[start Input for this task]

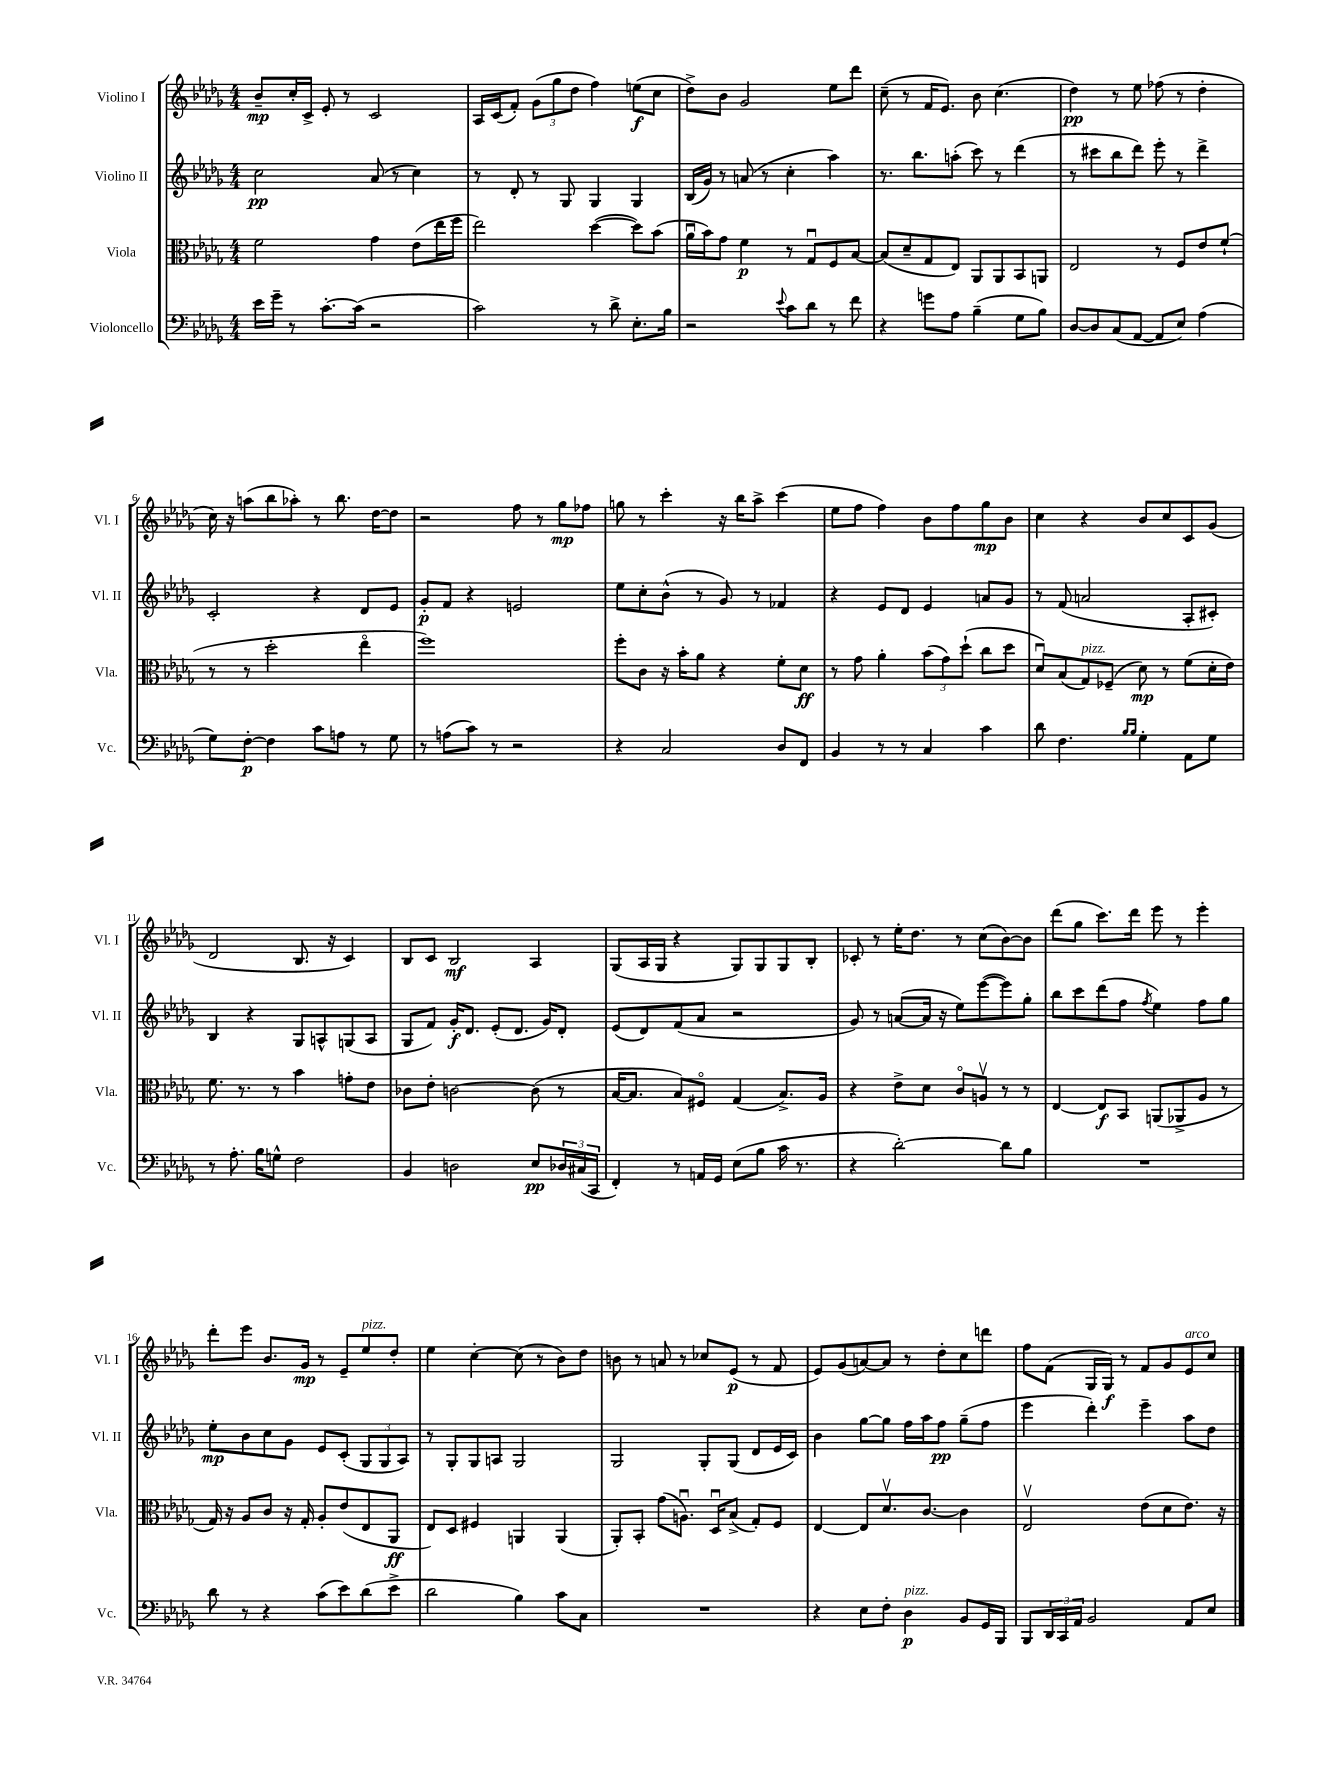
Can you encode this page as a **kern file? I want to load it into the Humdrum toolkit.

**kern	**kern	**kern	**kern
*staff4	*staff3	*staff2	*staff1
*clefF4	*clefC3	*clefG2	*clefG2
*k[b-e-a-d-g-]	*k[b-e-a-d-g-]	*k[b-e-a-d-g-]	*k[b-e-a-d-g-]
*M4/4	*M4/4	*M4/4	*M4/4
16e-	2f	2cc	8b-~
16g-~	.	.	.
8r	.	.	16cc'
.	.	.	16c^
[8.c'	.	.	8e-'
.	.	.	8r
(16c]	.	.	.
2r	4g-	(8a-	2c
.	.	8r	.
.	(8e-	4cc)	.
.	16ee-	.	.
.	16ff	.	.
=	=	=	=
2c)	2ee-)	8r	16A-
.	.	.	(16c
.	.	8d-'	8f')
.	.	8r	(12g-
.	.	.	12gg-
.	.	8G-	.
.	.	.	12dd-
8r	([4dd-	4G-	4ff)
8d-^	.	.	.
8.E-'	8dd-])	4G-	(8ee
.	(8b-	.	8cc
16B-	.	.	.
=	=	=	=
2r	16a-u	(16B-	8dd-^)
.	16b-)	16g-)	.
.	8g-	8r	8b-
.	4f	(8a	2g-
.	.	8r	.
8qqe-	.	.	.
8c	8r	4cc'	.
8d-	8G-u	.	.
8r	8F	4aa-)	8ee-
8f	[8B-	.	8ddd-
=	=	=	=
4r	(8B-]	8.r	(8cc~
.	8d-~	.	8r
.	.	8.bb-	.
8g	8G-	.	16f
.	.	.	8.e-)
8A-	8E-)	(8aa'	.
(4B-~	8AA-	8ccc)	8b-
.	8AA-	8r	(4.cc
8G-	8BB-	(4ddd-	.
8B-)	8AA	.	.
=	=	=	=
[8D-	2E-	8r	4dd-)
8D-]	.	8ccc#	.
(8C	.	8bb-	8r
[8AA-	.	8ddd-)	8ee-
8AA-]	8r	8eee-'	(8ff-
8E-)	8F	8r	8r
(4A-	8e-	4ddd-^	4dd-'
.	(8f`	.	.
=	=	=	=
8G-)	8r	2c'	16cc)
.	.	.	16r
[8F'	8r	.	(8aa
4F]	2dd-'	.	8bb-
.	.	.	8aa-')
8c	.	4r	8r
8A	.	.	8.bb-
8r	4ee-o	8d-	.
.	.	.	[16dd-
8G-	.	8e-	8dd-]
=	=	=	=
8r	1ff)	8g-'	2r
(8A	.	8f	.
8c)	.	4r	.
8r	.	.	.
2r	.	2e	8ff
.	.	.	8r
.	.	.	8gg-
.	.	.	8ff-
=	=	=	=
4r	8ff'	8ee-	8gg
.	8c	8cc'	8r
2C	16r	(8b-^^	4ccc'
.	16b-'	.	.
.	8a-	8r	.
.	4r	8g-)	16r
.	.	.	16bb-
.	.	8r	8aa-^
8D-	8f'	4f-	(4ccc
8FF	8d-	.	.
=	=	=	=
4BB-	8r	4r	8ee-
.	8g-	.	8ff
8r	4a-'	8e-	4ff)
8r	.	8d-	.
4C	(12b-	4e-	8b-
.	12g-)	.	.
.	.	.	8ff
.	(12dd-`	.	.
4c	8cc	8a	8gg-
.	8dd-	8g-	8b-
=	=	=	=
8d-	8d-u)	8r	4cc
4.F	(8B-	(8f	.
.	8G-)	2a	4r
.	(8F-~	.	.
16qqB-	.	.	.
16qqB-	.	.	.
4G-'	8d-)	.	8b-
.	8r	.	8cc
8AA-	(8f	8A-'	8c
8G-	16d-'	8c#')	(8g-
.	16e-)	.	.
=	=	=	=
8r	8.f	4B-	2d-
8.A-'	.	.	.
.	8.r	.	.
.	.	4r	.
16B-	.	.	.
8G^^	8r	.	.
2F	4b-	8G-	8.B-
.	.	8A^^	.
.	.	.	16r
.	8g'	(8G	4c)
.	8e-	8A	.
=	=	=	=
4BB-	8c-	8G-	8B-
.	8e-'	8f)	8c
2D	[2c	16g-'	2B-
.	.	8.d-	.
.	.	(8e-'	.
.	.	8.d-	.
8E-	(8c]	.	4A-
.	.	16g-)	.
24D-	8r	8d-'	.
(24C#	.	.	.
24CC	.	.	.
=	=	=	=
4FF')	[16B-	(8e-	(8G-
.	8.B-]	.	.
.	.	8d-)	16A-
.	.	.	16G-
8r	8B-)	(8f	4r
16AA	8F#o	8a-	.
16GG-	.	.	.
(8E-	(4G-	2r	8G-)
8B-	.	.	8G-
16c	8.B-^)	.	8G-
8.r	.	.	.
.	.	.	8B-'
.	16A-	.	.
=	=	=	=
4r	4r	8g-)	8c-'
.	.	8r	8r
[2d-')	8e-^	([8a	16ee-'
.	.	.	8.dd-
.	8d-	16a]	.
.	.	16r	.
.	8co	8ee-)	8r
.	8Av	([8eee-	(8cc
8d-]	8r	8eee-])	[8b-)
8B-	8r	8gg-'	8b-]
=	=	=	=
1r	[4E-	8bb-	(8ddd-
.	.	8ccc	8gg-
.	8E-]	(8ddd-	8.ccc)
.	8BB-	8ff	.
.	.	.	16ddd-
.	.	8qff	.
.	(8AA	4ee-)	8eee-
.	8AA-^	.	8r
.	8A-	8ff	4eee-'
.	8r	8gg-	.
=	=	=	=
8d-	16G-)	8ee-'	8ddd-'
.	16r	.	.
8r	8A-	8b-	8eee-
4r	8c	8cc	8.b-
.	16r	8g-	.
.	16G-'	.	16g-
(8c	8A-'	8e-	8r
8e-)	(8e-	(8c'	8e-~
(8d-	8E-	12G-	8ee-
.	.	12G-	.
8e-^	8AA-	.	8dd-'
.	.	12A-)	.
=	=	=	=
2d-	8E-)	8r	4ee-
.	8D-	8G-'	.
.	4F#	8G-	[4cc'
.	.	8A	.
4B-)	4AA	2G-	(8cc]
.	.	.	8r
8c	(4AA	.	8b-)
8C	.	.	8dd-
=	=	=	=
1r	8AA-')	2G-	8b
.	8BB-'	.	8r
.	(8g-	.	8a
.	8.Au)	.	8r
.	.	8G-'	8cc-
.	16D-u	.	.
.	(8B-^	(8G-	(8e-
.	8G-')	8d-	8r
.	8F	16e-	8f
.	.	16c)	.
=	=	=	=
4r	[4E-	4b-	8e-)
.	.	.	(8g-
8E-	8E-]	[8gg-	[8a)
8F'	8.d-v	8gg-]	8a]
4D-	.	16ff	8r
.	[8.c	16aa-	.
.	.	8ff	8dd-'
8BB-	4c]	(8gg-~	8cc
16GG-	.	8ff	8ddd
16BBB-	.	.	.
=	=	=	=
8BBB-	2E-v	4eee-	8ff
24DD-	.	.	(8f
24CC	.	.	.
24AA-	.	.	.
2BB-	.	4ddd-')	16G-
.	.	.	16G-)
.	.	.	8r
.	(8e-	4eee-~	8f
.	8d-	.	8g-
8AA-	8.e-)	8aa-	8e-
8E-	.	8dd-	8cc
.	16r	.	.
==	==	==	==
*-	*-	*-	*-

[end Input for this task]

**What the task asks**
Which lines in the data above contain the string "kern"? Gather every one of them.

**Solution to the exercise**
Can you encode this page as a **kern file? I want to load it into the Humdrum toolkit.
**kern	**kern	**kern	**kern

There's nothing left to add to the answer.